Recorded information below:

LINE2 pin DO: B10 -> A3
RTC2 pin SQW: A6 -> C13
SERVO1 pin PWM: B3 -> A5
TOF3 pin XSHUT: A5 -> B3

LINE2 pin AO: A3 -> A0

End of Recorded information.

Nothing may be dropped or altered; repeat every record in full.

LINE2 pin DO: B10 -> A3
RTC2 pin SQW: A6 -> C13
SERVO1 pin PWM: B3 -> A5
TOF3 pin XSHUT: A5 -> B3

LINE2 pin AO: A3 -> A0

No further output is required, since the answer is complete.